(Collected data)
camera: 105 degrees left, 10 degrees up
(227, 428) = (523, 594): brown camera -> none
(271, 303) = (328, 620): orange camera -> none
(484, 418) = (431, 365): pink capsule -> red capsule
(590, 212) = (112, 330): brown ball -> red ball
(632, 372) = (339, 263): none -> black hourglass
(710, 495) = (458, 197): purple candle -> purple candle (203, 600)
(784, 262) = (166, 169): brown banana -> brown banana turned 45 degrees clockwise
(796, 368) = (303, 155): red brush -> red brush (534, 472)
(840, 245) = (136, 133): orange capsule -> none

> **Work to complete**: Return every line above that contains the word "capsule".

> **Output below**:
(484, 418) = (431, 365): pink capsule -> red capsule
(840, 245) = (136, 133): orange capsule -> none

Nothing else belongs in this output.